---------- Data extracts ----------

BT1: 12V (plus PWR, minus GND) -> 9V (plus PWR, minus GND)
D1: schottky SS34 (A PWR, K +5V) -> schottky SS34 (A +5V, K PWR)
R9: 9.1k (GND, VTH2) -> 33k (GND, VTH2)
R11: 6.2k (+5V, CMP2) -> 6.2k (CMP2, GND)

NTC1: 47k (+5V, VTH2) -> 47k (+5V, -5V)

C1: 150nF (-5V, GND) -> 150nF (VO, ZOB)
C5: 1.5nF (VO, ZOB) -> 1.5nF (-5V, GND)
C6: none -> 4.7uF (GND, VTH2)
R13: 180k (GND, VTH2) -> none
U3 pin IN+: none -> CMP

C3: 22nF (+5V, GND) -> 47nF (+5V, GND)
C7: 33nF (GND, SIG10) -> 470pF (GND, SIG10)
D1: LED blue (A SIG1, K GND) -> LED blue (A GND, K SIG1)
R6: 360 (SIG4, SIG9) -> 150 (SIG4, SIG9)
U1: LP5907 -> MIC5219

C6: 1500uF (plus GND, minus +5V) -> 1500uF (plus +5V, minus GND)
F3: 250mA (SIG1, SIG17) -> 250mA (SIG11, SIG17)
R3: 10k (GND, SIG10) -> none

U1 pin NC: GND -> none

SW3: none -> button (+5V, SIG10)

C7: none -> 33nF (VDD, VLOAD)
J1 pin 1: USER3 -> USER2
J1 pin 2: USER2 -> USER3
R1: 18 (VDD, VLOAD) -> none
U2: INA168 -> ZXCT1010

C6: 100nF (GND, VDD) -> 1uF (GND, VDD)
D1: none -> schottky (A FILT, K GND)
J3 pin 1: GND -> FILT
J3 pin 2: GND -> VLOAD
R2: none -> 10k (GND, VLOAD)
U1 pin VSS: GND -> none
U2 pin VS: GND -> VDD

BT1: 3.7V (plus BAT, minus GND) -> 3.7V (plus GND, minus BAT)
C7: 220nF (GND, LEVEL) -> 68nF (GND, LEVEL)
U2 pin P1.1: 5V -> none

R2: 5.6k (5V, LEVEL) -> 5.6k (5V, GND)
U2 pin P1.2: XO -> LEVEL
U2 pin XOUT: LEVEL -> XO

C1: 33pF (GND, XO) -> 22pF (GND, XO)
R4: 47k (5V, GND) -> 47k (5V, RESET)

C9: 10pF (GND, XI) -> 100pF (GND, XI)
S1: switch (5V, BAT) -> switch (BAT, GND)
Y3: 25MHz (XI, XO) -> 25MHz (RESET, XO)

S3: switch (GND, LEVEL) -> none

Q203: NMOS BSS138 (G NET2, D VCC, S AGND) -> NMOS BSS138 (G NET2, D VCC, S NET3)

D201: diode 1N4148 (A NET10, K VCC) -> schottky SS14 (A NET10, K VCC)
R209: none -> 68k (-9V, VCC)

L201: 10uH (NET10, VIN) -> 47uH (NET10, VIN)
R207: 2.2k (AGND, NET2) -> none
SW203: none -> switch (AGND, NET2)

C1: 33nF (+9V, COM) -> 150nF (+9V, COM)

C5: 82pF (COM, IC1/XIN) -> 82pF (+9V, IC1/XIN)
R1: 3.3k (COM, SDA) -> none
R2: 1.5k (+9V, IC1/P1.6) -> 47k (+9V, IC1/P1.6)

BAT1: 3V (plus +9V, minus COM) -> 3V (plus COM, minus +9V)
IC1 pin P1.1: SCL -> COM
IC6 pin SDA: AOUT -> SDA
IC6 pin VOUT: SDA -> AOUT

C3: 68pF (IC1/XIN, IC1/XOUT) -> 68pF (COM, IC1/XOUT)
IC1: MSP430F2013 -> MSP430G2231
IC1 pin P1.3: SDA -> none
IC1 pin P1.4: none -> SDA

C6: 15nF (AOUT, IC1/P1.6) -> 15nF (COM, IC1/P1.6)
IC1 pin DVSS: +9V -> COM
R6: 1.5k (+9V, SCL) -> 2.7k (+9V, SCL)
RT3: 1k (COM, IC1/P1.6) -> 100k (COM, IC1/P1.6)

----------

:: Activity ::
The range runs from the line above containing "D1: schottky SS34" to the line containing "D1: none -> schottky (A FILT, K GND)", inclusive. Restate those lines word for word and no others.

:: Problem solution ::
D1: schottky SS34 (A PWR, K +5V) -> schottky SS34 (A +5V, K PWR)
R9: 9.1k (GND, VTH2) -> 33k (GND, VTH2)
R11: 6.2k (+5V, CMP2) -> 6.2k (CMP2, GND)

NTC1: 47k (+5V, VTH2) -> 47k (+5V, -5V)

C1: 150nF (-5V, GND) -> 150nF (VO, ZOB)
C5: 1.5nF (VO, ZOB) -> 1.5nF (-5V, GND)
C6: none -> 4.7uF (GND, VTH2)
R13: 180k (GND, VTH2) -> none
U3 pin IN+: none -> CMP

C3: 22nF (+5V, GND) -> 47nF (+5V, GND)
C7: 33nF (GND, SIG10) -> 470pF (GND, SIG10)
D1: LED blue (A SIG1, K GND) -> LED blue (A GND, K SIG1)
R6: 360 (SIG4, SIG9) -> 150 (SIG4, SIG9)
U1: LP5907 -> MIC5219

C6: 1500uF (plus GND, minus +5V) -> 1500uF (plus +5V, minus GND)
F3: 250mA (SIG1, SIG17) -> 250mA (SIG11, SIG17)
R3: 10k (GND, SIG10) -> none

U1 pin NC: GND -> none

SW3: none -> button (+5V, SIG10)

C7: none -> 33nF (VDD, VLOAD)
J1 pin 1: USER3 -> USER2
J1 pin 2: USER2 -> USER3
R1: 18 (VDD, VLOAD) -> none
U2: INA168 -> ZXCT1010

C6: 100nF (GND, VDD) -> 1uF (GND, VDD)
D1: none -> schottky (A FILT, K GND)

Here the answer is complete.